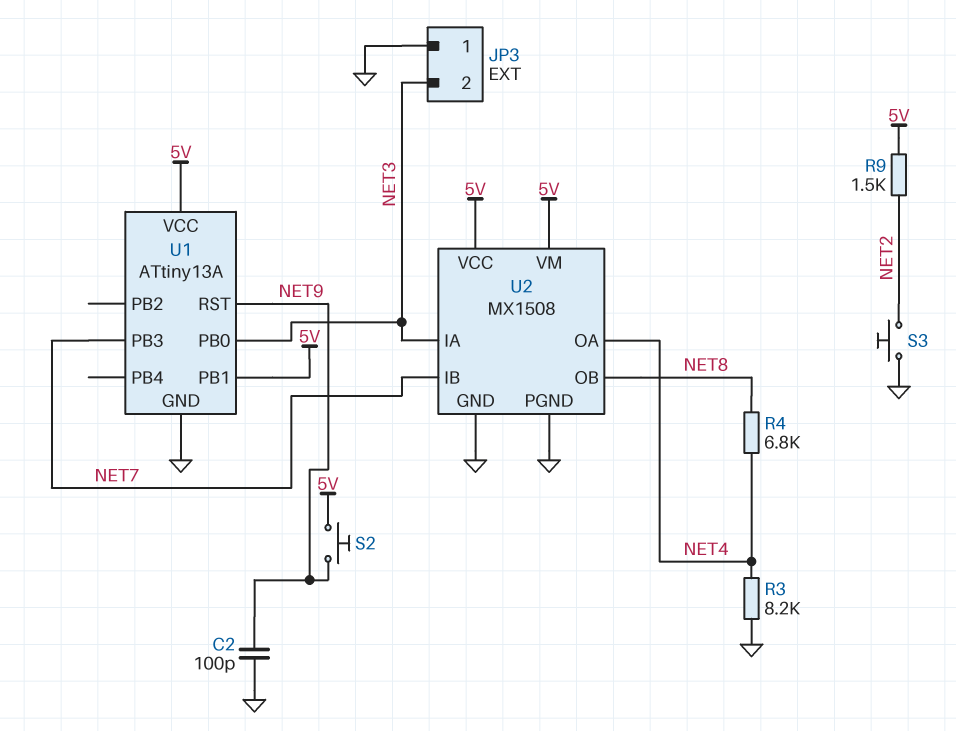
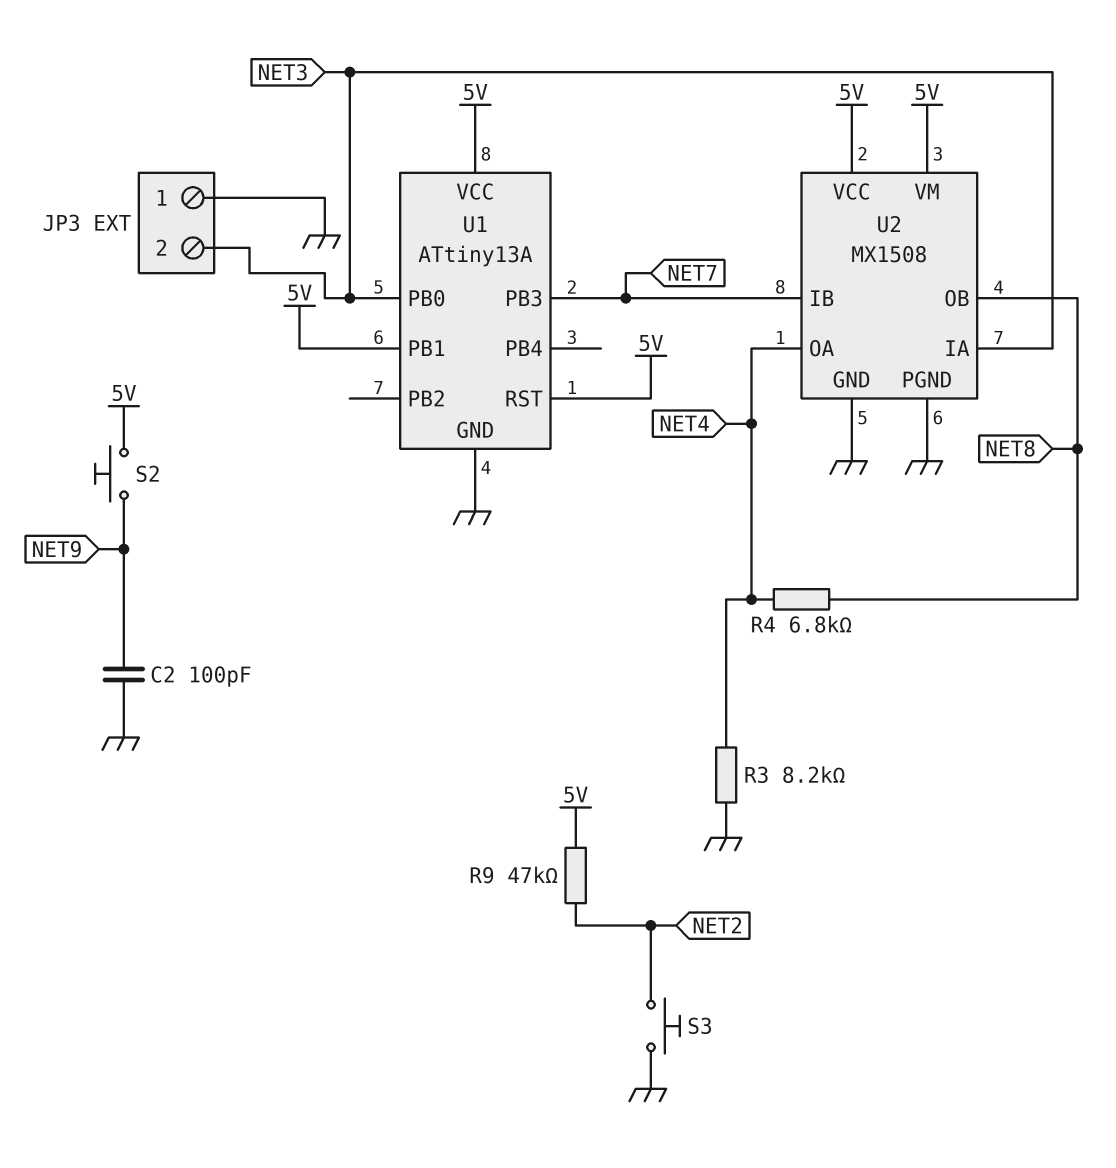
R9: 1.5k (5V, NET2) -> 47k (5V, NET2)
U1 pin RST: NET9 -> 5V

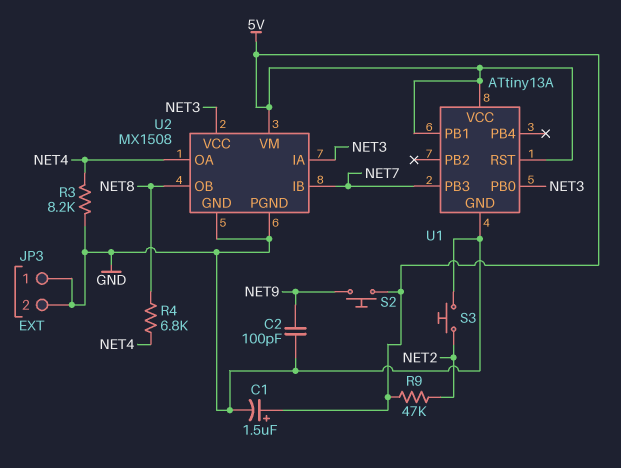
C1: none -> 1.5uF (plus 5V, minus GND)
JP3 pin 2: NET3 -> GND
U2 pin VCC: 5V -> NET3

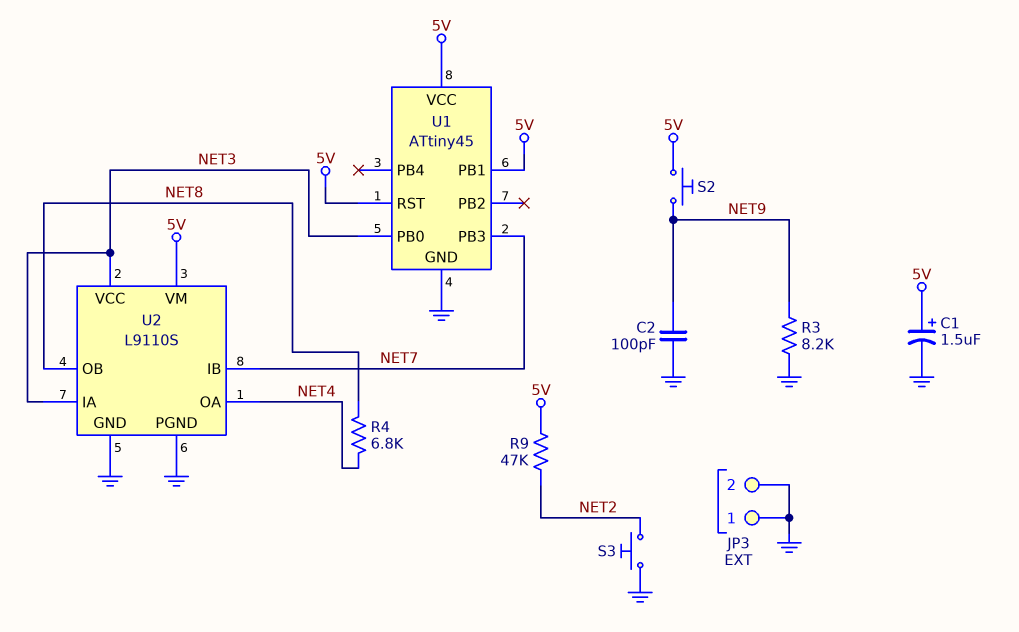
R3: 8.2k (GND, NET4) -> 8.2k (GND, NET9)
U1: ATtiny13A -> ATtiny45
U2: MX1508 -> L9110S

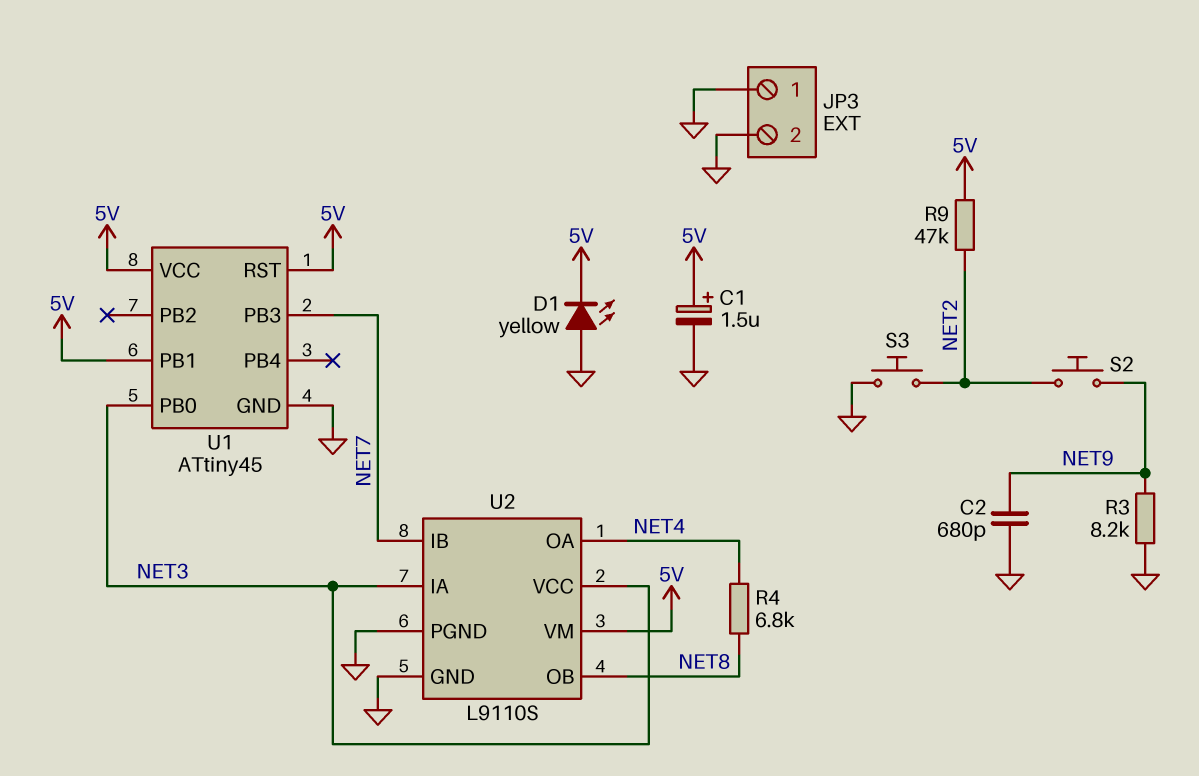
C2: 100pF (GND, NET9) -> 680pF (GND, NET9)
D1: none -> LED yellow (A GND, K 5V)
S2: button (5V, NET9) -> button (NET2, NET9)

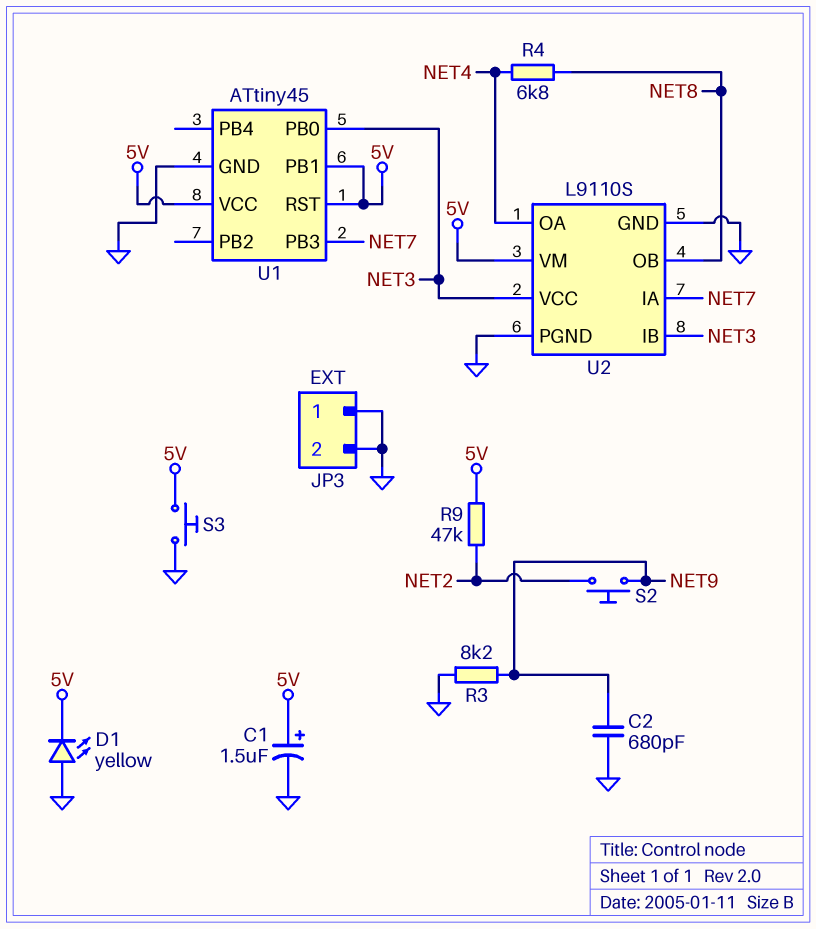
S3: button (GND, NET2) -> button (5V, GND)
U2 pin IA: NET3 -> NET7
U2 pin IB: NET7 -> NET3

========================

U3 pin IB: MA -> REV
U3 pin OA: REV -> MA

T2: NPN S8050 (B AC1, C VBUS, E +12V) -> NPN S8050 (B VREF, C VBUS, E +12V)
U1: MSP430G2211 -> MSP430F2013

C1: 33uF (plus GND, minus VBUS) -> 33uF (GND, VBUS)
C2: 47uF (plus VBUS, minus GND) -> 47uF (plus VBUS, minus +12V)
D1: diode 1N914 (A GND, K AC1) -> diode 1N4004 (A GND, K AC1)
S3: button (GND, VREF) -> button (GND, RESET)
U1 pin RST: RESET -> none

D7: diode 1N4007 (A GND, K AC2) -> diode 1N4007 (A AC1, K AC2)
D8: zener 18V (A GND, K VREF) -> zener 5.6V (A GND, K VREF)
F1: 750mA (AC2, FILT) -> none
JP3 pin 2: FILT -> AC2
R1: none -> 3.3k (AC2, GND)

========================

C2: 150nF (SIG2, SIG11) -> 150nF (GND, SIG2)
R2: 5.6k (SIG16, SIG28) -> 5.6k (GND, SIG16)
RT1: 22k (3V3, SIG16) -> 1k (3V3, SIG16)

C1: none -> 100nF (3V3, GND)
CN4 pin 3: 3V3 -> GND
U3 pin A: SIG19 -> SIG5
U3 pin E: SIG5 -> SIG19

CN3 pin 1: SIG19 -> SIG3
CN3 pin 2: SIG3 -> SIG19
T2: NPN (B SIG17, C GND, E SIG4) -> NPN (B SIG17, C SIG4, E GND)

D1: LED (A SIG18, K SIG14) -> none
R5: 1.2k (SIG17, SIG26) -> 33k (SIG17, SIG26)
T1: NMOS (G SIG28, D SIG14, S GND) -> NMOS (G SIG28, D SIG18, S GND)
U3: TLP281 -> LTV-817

========================

Exactly the lines above from the one that contains "U2: MX1508 -> L9110S" down to the one that contains "U2 pin IB: NET7 -> NET3" are to be output, both ends kept and pictures omitted.

● **Task result**
U2: MX1508 -> L9110S

C2: 100pF (GND, NET9) -> 680pF (GND, NET9)
D1: none -> LED yellow (A GND, K 5V)
S2: button (5V, NET9) -> button (NET2, NET9)

S3: button (GND, NET2) -> button (5V, GND)
U2 pin IA: NET3 -> NET7
U2 pin IB: NET7 -> NET3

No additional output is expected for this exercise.